• _INPUT MATERIAL_:
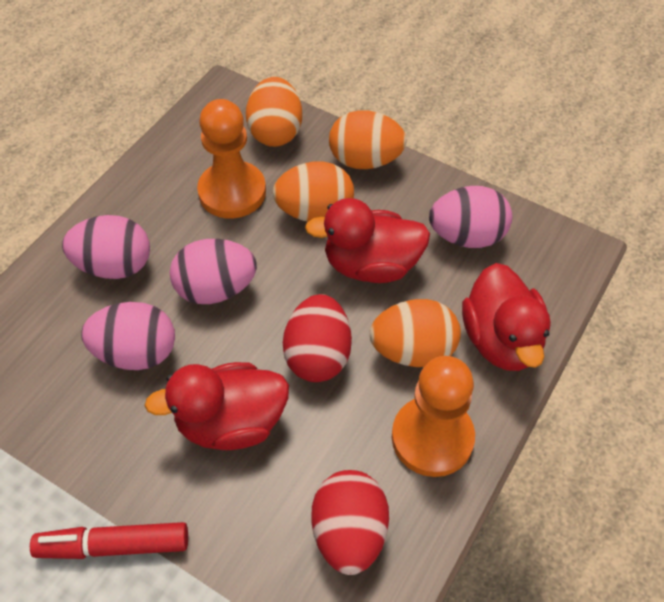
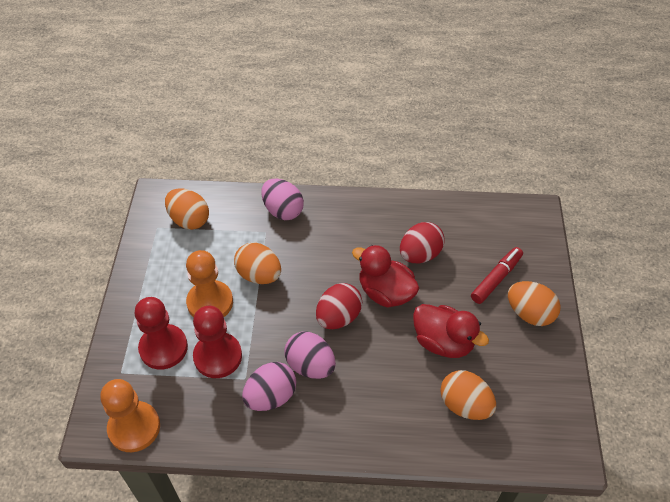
pink egg: 4 -> 3
red duck: 3 -> 2
red pawn: 0 -> 2

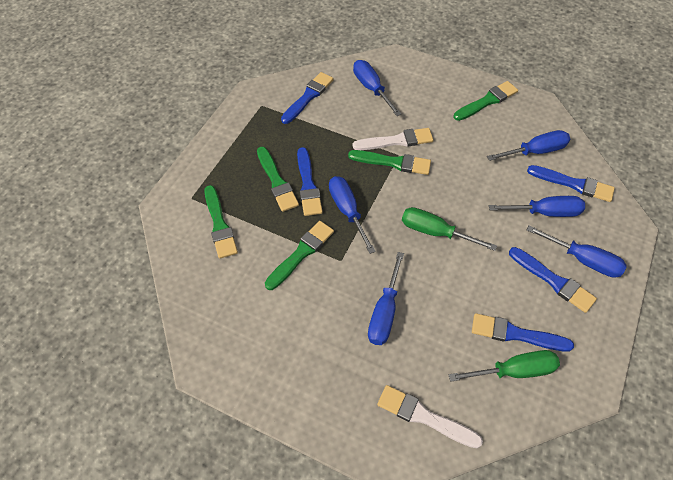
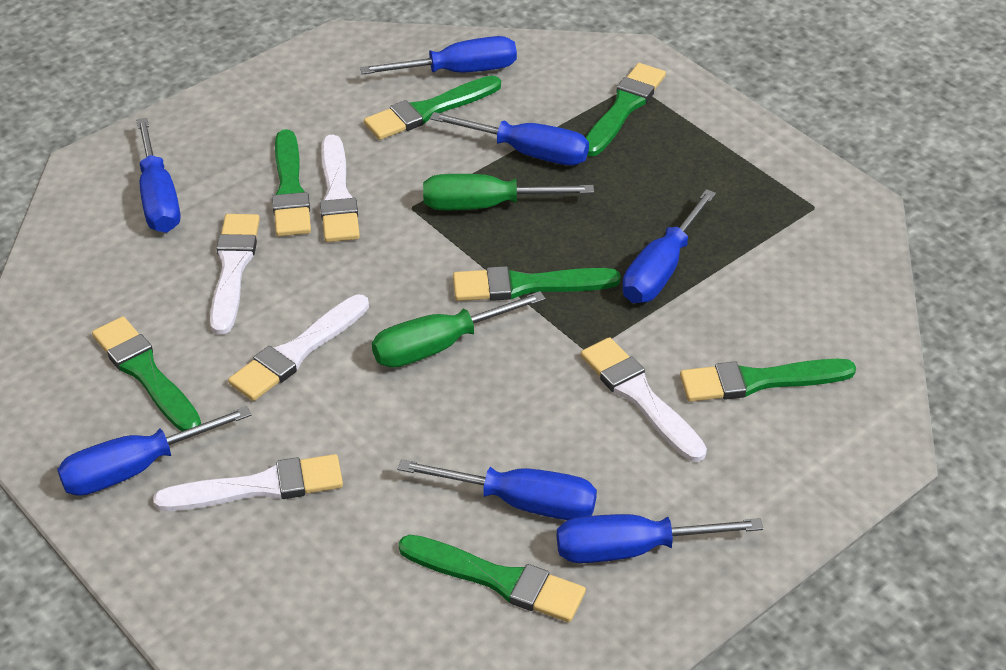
blue brush: 5 -> 0
blue screwdriver: 6 -> 7
green brush: 5 -> 7
white brush: 2 -> 5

• _EXERCISE AIM_:
Every entry should be repeated verbatim, with the pictures left out.

• _RESULT FOR THIS EXERCISE_:
pink egg: 4 -> 3
red duck: 3 -> 2
red pawn: 0 -> 2

blue brush: 5 -> 0
blue screwdriver: 6 -> 7
green brush: 5 -> 7
white brush: 2 -> 5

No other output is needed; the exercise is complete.